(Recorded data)
+ + + + + + +

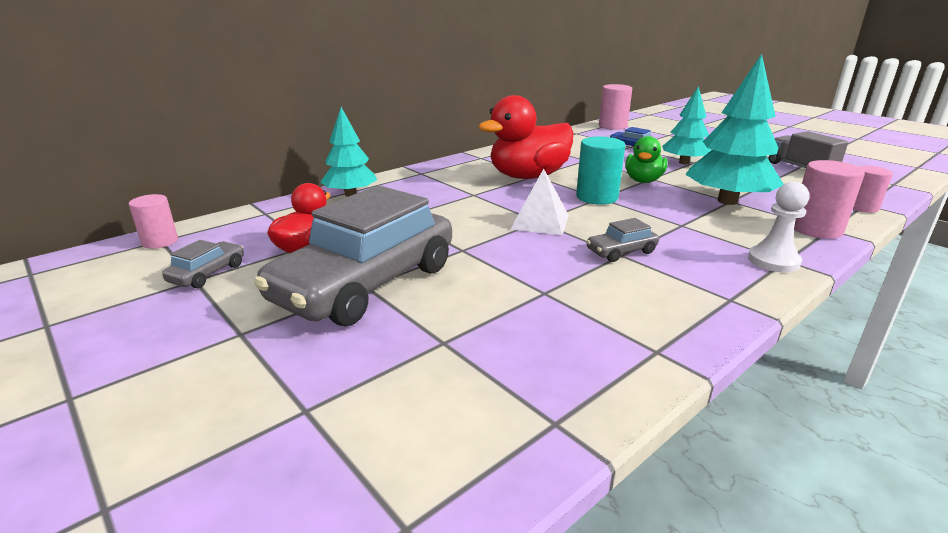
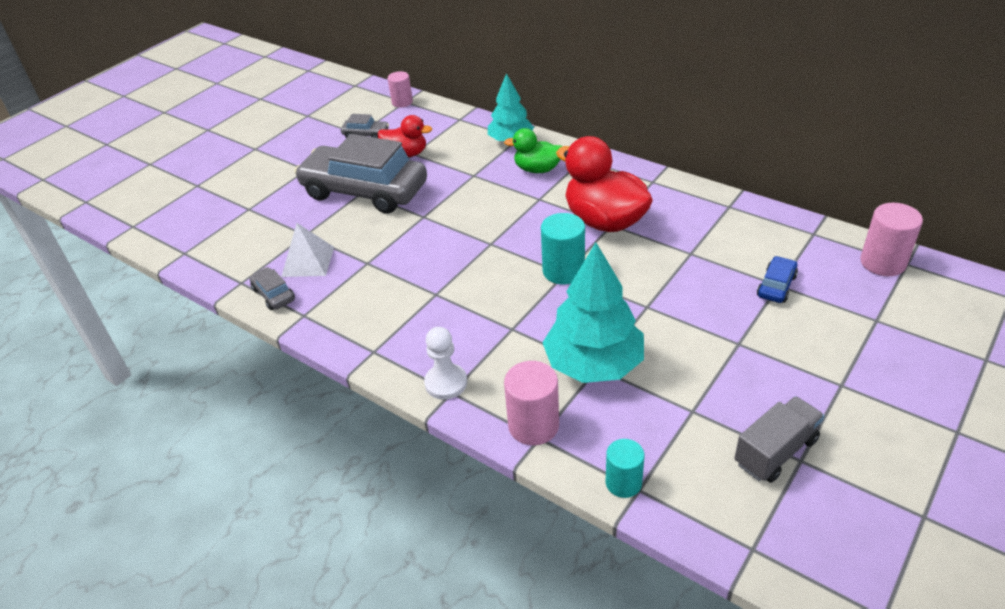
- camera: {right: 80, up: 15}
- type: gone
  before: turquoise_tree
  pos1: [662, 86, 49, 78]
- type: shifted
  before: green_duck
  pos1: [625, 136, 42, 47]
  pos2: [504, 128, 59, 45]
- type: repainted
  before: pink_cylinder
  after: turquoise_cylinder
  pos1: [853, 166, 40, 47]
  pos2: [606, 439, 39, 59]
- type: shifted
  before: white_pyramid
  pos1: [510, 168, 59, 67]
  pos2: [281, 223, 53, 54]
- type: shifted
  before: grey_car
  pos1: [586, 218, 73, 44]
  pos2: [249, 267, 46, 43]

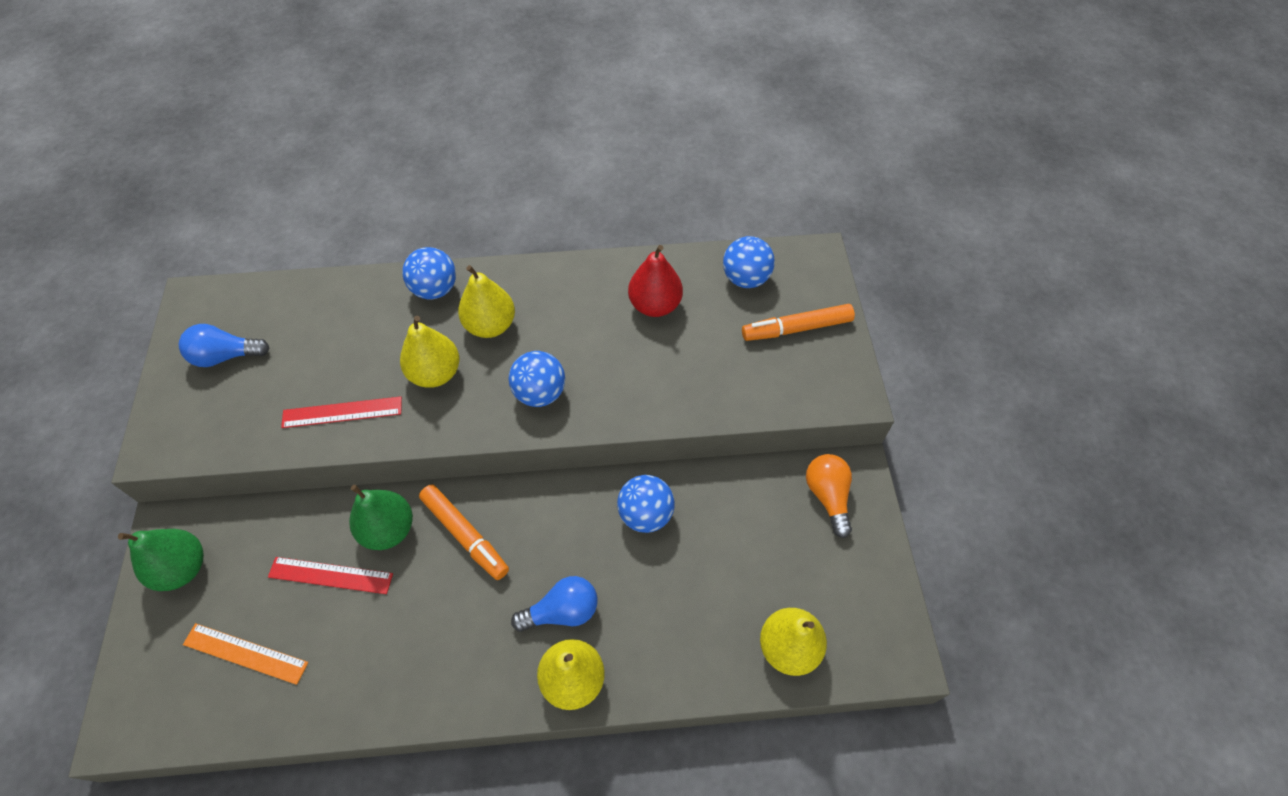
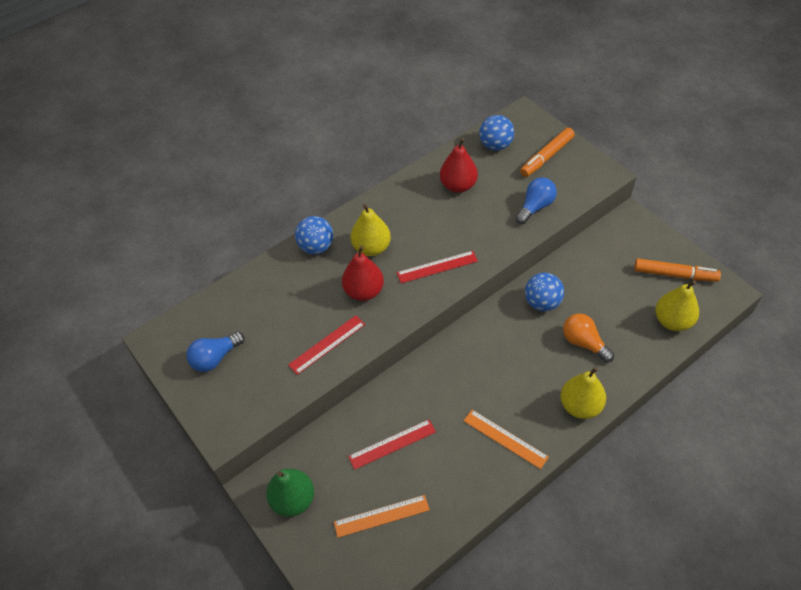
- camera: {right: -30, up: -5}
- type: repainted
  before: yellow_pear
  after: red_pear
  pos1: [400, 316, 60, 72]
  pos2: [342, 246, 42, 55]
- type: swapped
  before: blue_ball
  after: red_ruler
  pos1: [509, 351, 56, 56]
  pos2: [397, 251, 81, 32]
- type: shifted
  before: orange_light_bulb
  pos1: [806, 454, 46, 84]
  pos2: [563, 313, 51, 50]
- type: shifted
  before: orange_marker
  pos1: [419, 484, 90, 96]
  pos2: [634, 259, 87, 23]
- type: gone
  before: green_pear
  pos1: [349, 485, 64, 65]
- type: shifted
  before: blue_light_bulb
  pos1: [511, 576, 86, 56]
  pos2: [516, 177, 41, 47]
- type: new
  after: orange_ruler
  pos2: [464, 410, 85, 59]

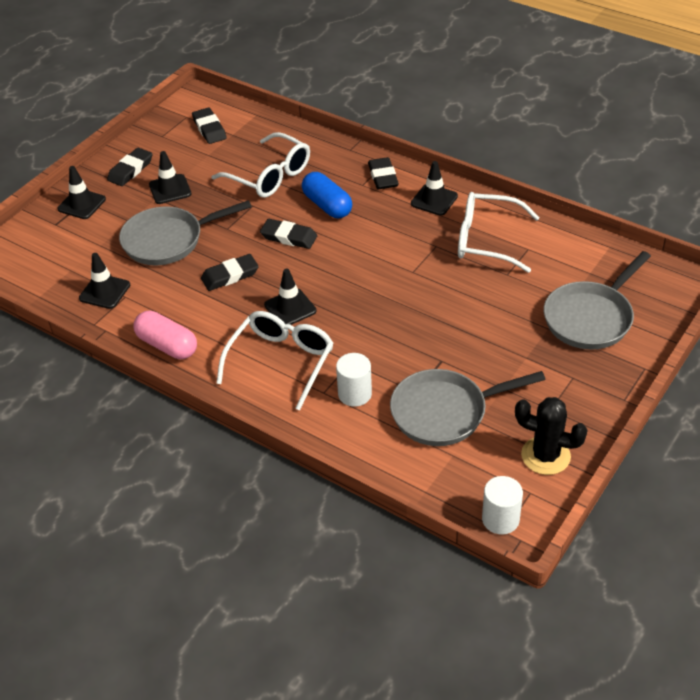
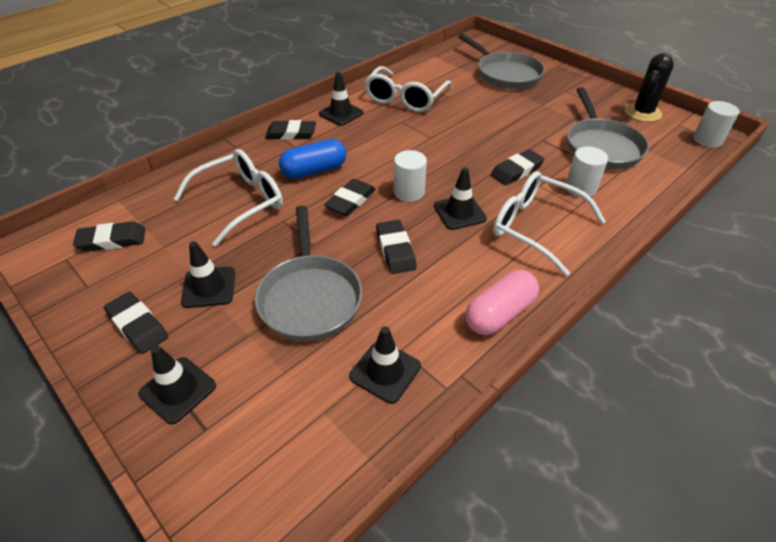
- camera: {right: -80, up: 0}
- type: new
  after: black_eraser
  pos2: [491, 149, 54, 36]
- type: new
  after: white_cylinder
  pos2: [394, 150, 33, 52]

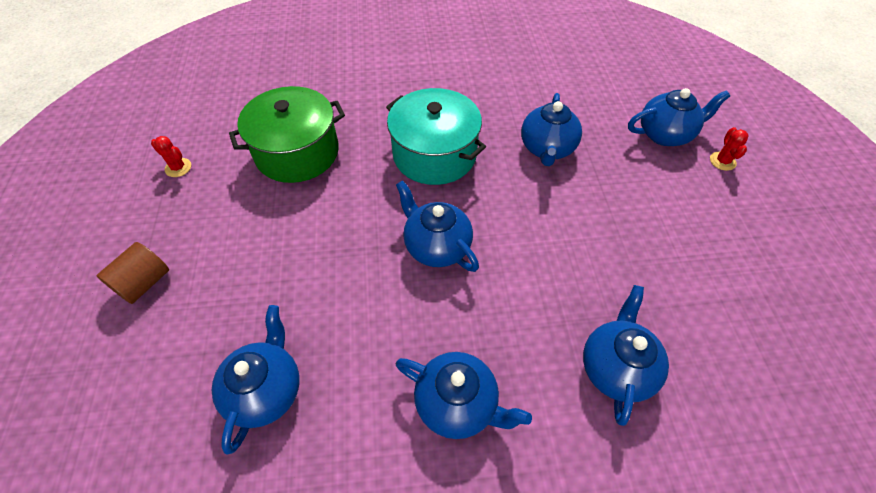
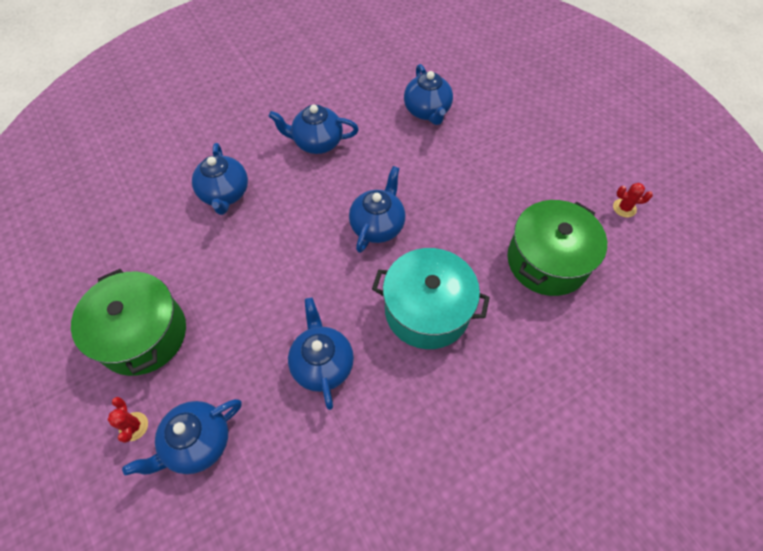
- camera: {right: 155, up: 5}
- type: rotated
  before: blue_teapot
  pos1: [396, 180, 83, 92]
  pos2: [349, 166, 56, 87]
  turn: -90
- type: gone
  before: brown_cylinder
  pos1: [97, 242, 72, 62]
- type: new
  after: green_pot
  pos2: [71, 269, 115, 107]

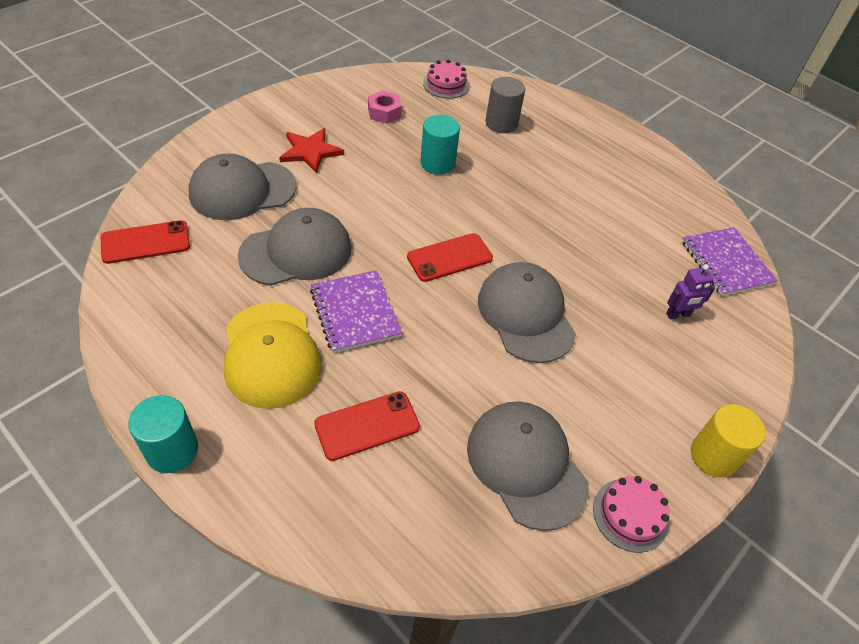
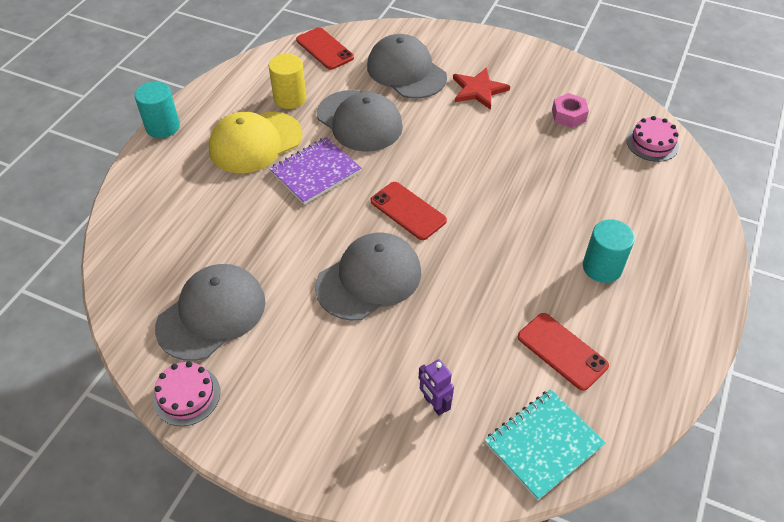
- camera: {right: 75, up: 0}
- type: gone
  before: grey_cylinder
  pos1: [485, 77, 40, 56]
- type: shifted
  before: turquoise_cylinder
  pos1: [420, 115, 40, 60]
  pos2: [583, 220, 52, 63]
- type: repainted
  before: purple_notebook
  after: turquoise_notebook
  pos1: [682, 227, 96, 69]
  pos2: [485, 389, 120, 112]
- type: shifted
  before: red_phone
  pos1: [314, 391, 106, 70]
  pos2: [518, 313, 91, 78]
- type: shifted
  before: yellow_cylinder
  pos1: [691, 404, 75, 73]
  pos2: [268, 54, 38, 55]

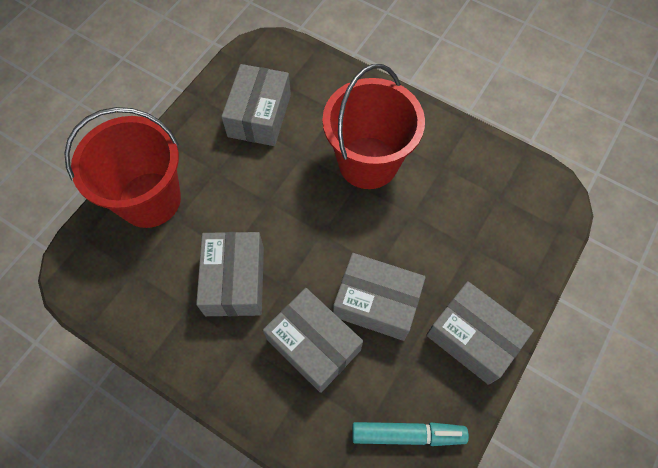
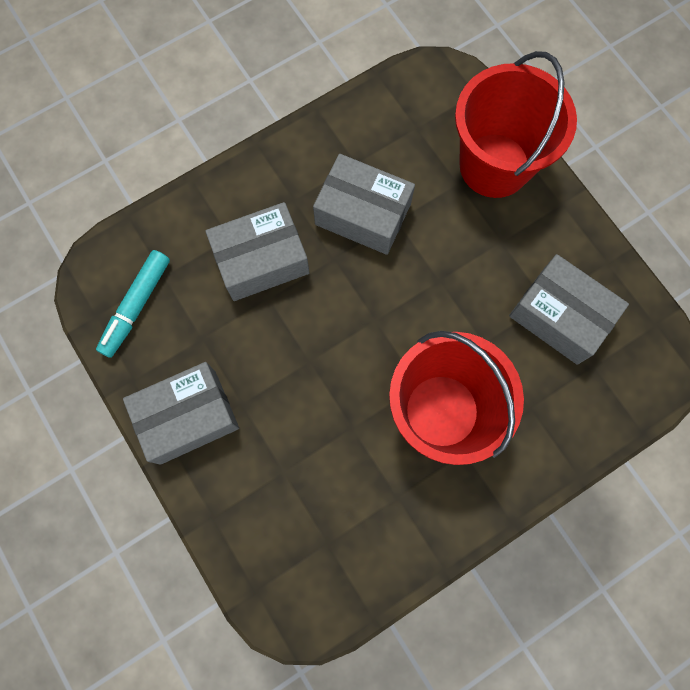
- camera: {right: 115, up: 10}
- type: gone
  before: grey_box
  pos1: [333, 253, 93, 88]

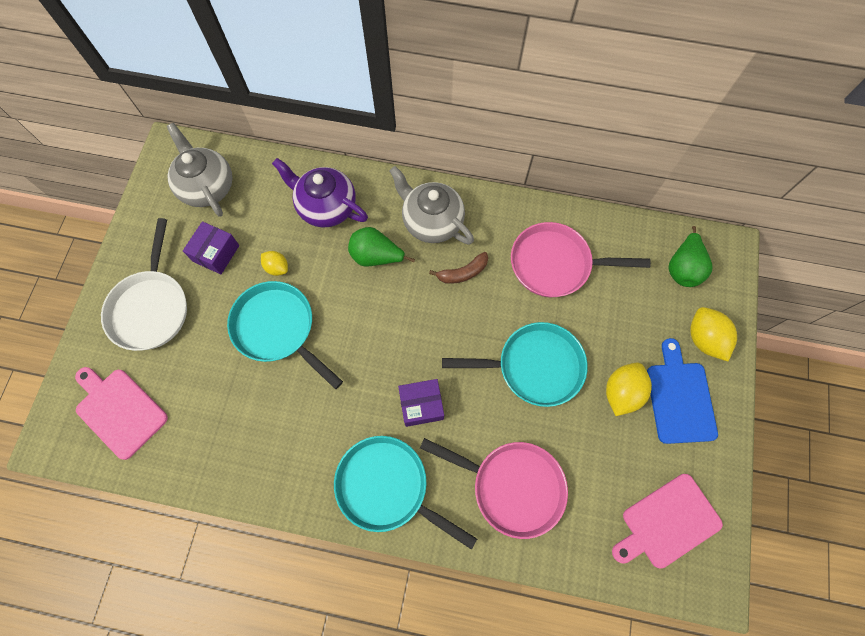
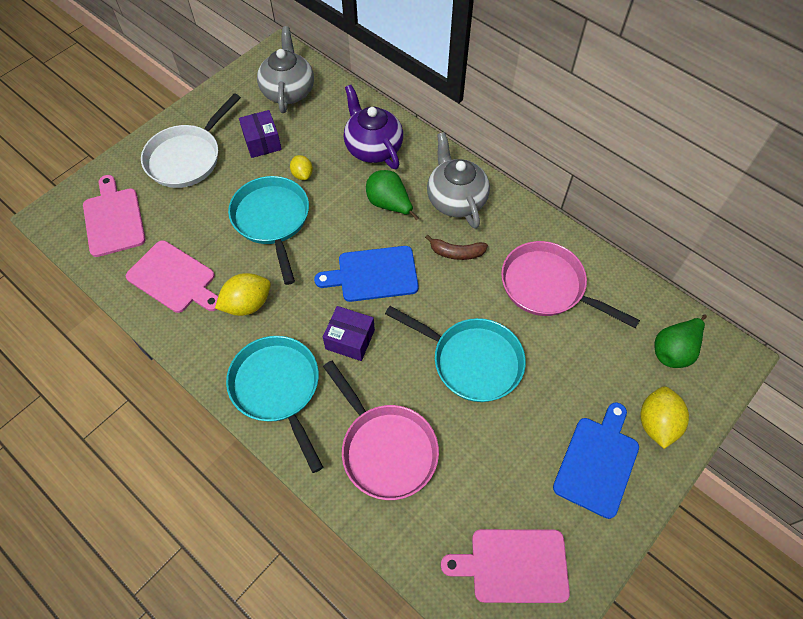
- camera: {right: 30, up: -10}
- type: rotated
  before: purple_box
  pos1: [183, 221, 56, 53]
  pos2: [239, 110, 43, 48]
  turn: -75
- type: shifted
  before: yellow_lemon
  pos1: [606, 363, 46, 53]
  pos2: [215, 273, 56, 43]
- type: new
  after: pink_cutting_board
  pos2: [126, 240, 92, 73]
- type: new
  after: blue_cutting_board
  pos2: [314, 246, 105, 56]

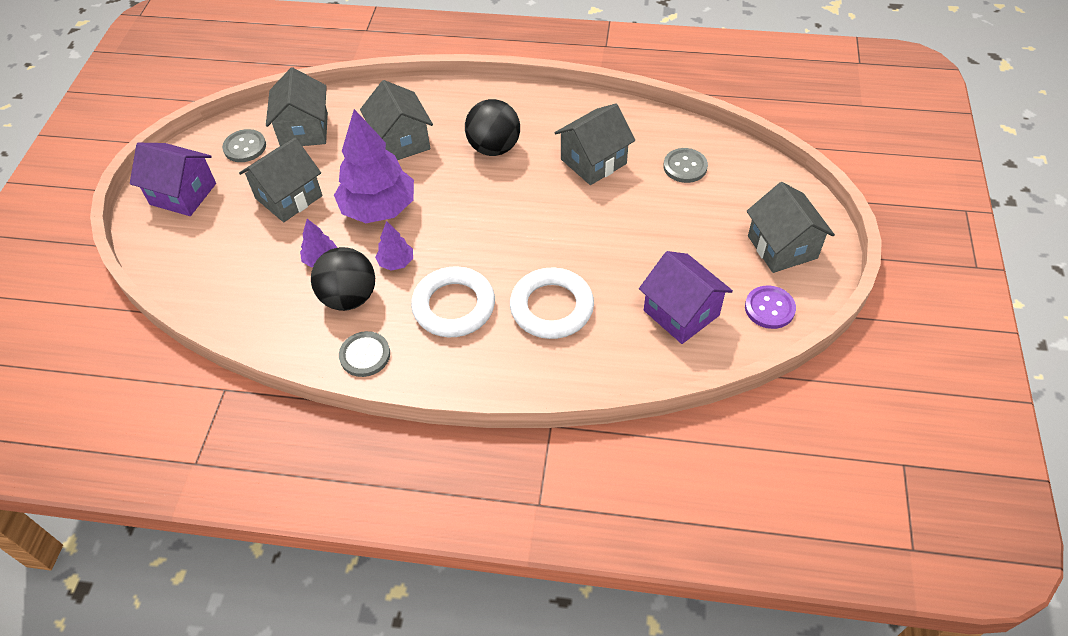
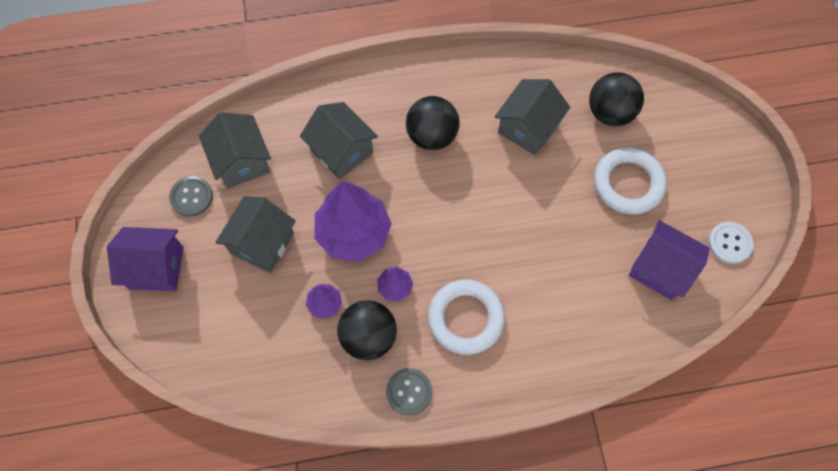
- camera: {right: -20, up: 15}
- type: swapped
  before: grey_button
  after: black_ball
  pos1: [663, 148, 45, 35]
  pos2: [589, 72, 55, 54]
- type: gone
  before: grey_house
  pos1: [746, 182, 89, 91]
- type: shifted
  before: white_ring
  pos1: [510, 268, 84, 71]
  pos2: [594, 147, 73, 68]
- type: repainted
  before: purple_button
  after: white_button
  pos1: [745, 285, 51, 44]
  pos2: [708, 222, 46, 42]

+ + + + + + +

■ Your task ■
Set down exactly and only the lines from the start of the entries above through the line containing "pos1: [586, 218, 73, 44]", both ends included, omitting the pictures.

■ Output for this exercise ■
- camera: {right: 80, up: 15}
- type: gone
  before: turquoise_tree
  pos1: [662, 86, 49, 78]
- type: shifted
  before: green_duck
  pos1: [625, 136, 42, 47]
  pos2: [504, 128, 59, 45]
- type: repainted
  before: pink_cylinder
  after: turquoise_cylinder
  pos1: [853, 166, 40, 47]
  pos2: [606, 439, 39, 59]
- type: shifted
  before: white_pyramid
  pos1: [510, 168, 59, 67]
  pos2: [281, 223, 53, 54]
- type: shifted
  before: grey_car
  pos1: [586, 218, 73, 44]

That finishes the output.